▶ [EXERCISE AIM] Set down, please, exactly the lines below that run from the line with "V1: none -> 12V (plus VA, minus GND)" to the line with "U8: OR (in SIG2, in", both lines included.
┌─ PROVIDED RECORDS
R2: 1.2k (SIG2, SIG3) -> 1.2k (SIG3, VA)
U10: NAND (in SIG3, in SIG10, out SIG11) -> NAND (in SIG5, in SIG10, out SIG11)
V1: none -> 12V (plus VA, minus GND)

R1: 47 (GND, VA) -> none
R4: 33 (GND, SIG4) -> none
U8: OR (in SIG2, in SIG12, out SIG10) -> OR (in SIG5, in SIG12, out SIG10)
└─
┌─ PROVIDED RECORDS
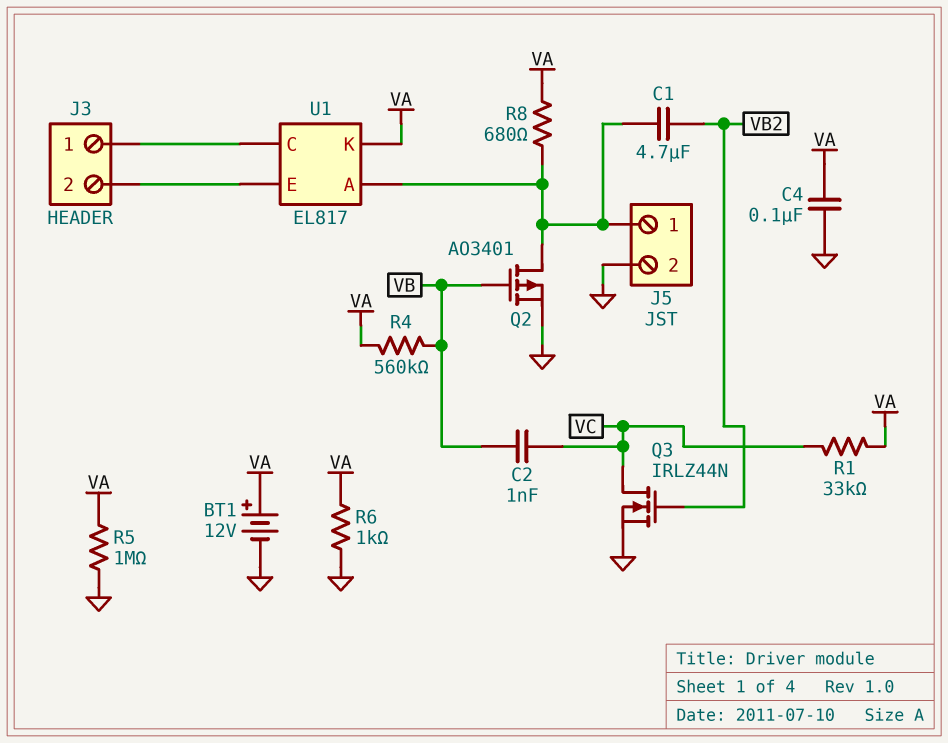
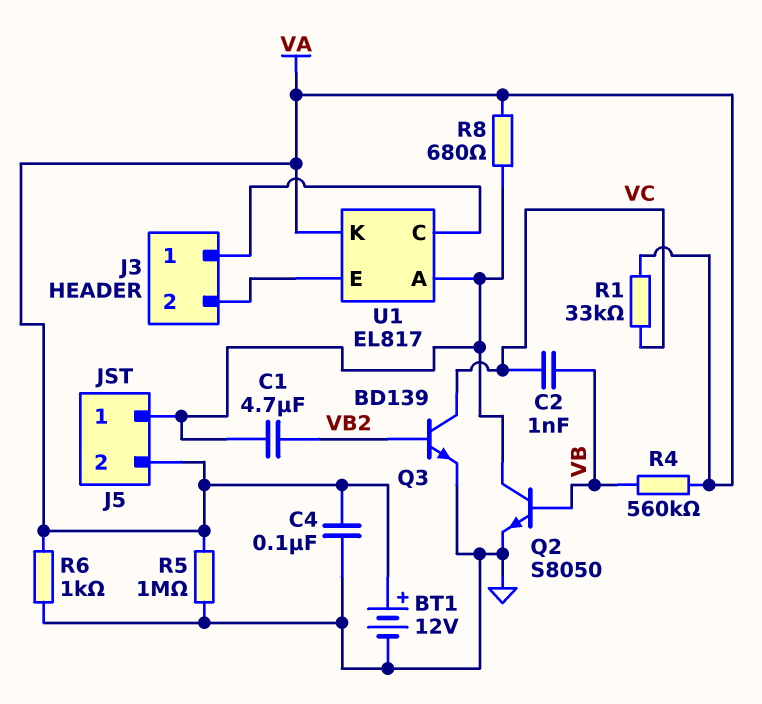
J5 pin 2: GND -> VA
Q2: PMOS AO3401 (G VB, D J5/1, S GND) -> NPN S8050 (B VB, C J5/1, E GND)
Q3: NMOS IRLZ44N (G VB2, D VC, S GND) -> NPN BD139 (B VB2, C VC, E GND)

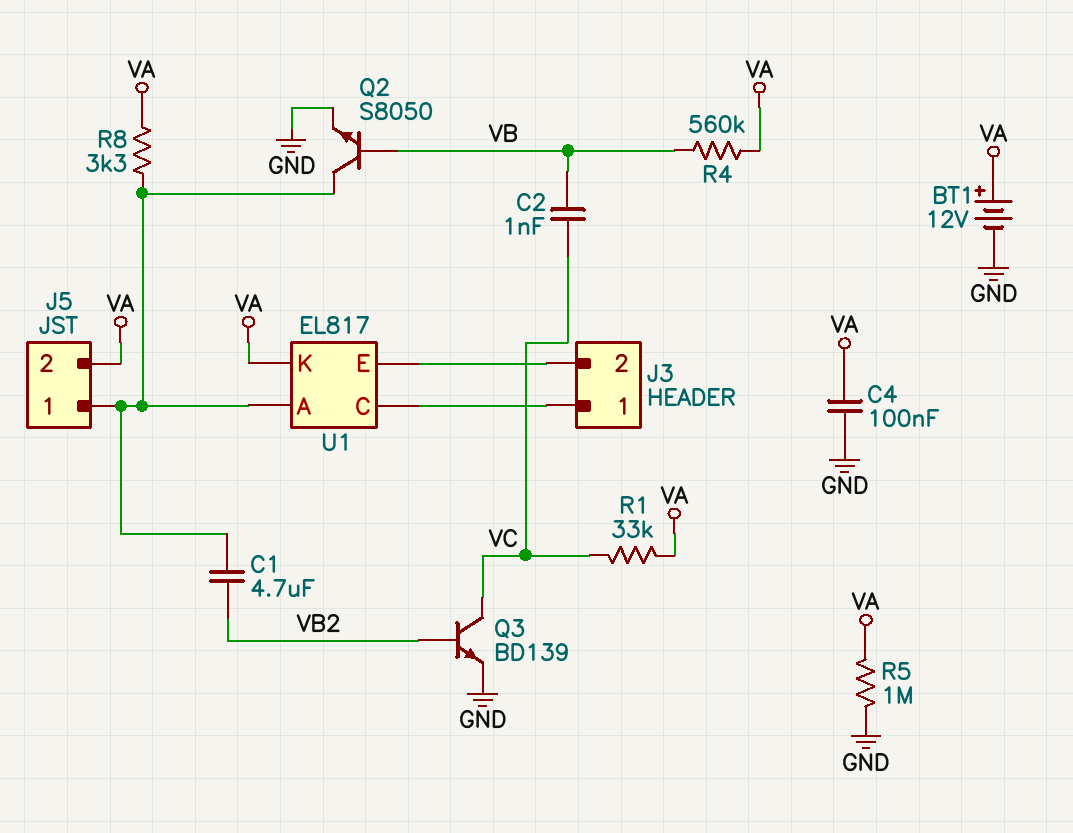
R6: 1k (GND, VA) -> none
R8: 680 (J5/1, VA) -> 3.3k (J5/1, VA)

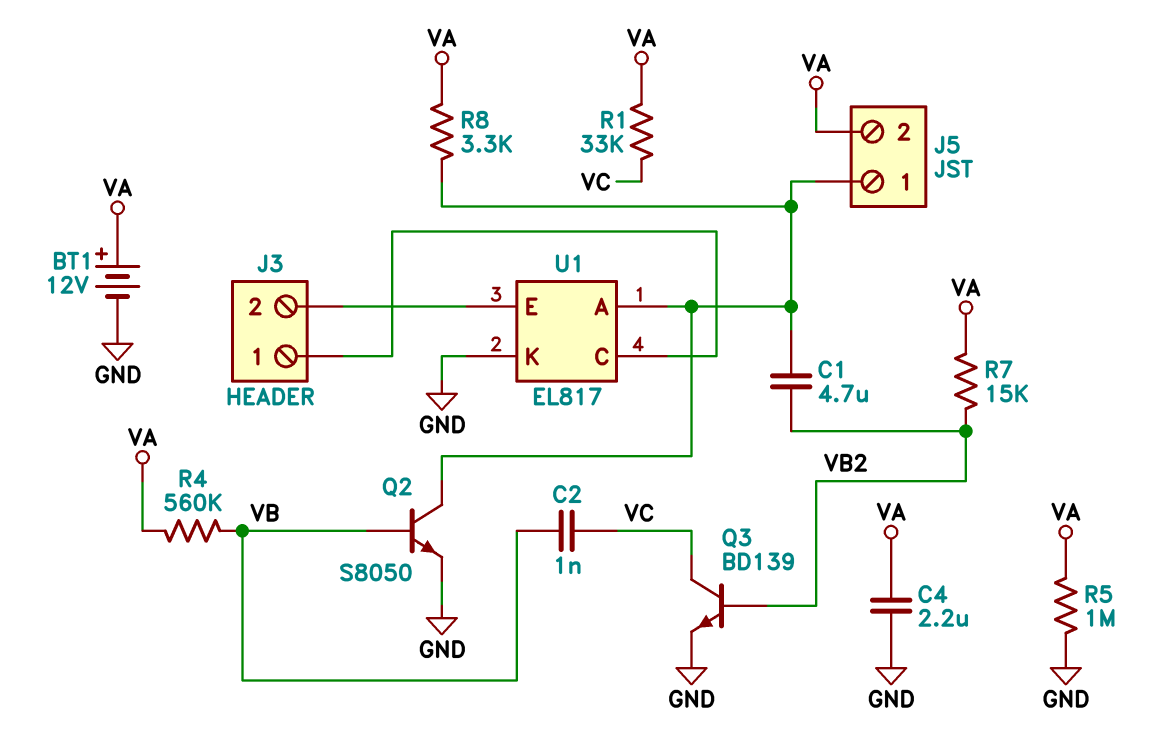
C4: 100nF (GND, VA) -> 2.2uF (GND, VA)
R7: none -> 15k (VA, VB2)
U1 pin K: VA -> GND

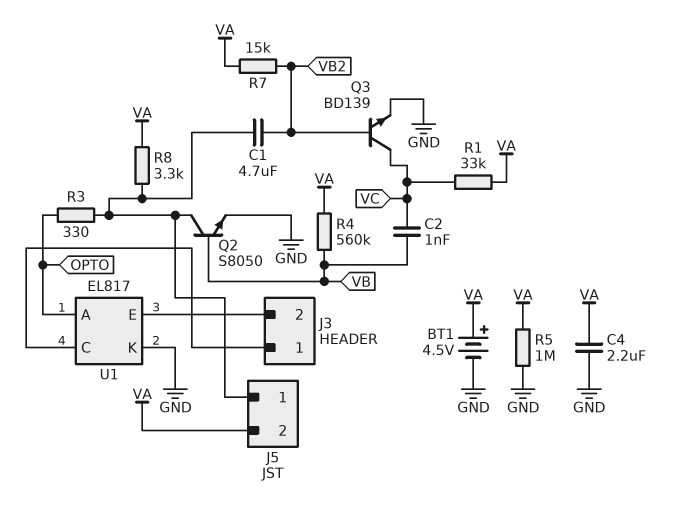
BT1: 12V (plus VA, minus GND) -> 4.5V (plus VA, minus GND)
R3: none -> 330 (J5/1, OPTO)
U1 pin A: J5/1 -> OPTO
└─
▶ [TASK RESPONSE]
V1: none -> 12V (plus VA, minus GND)

R1: 47 (GND, VA) -> none
R4: 33 (GND, SIG4) -> none
U8: OR (in SIG2, in SIG12, out SIG10) -> OR (in SIG5, in SIG12, out SIG10)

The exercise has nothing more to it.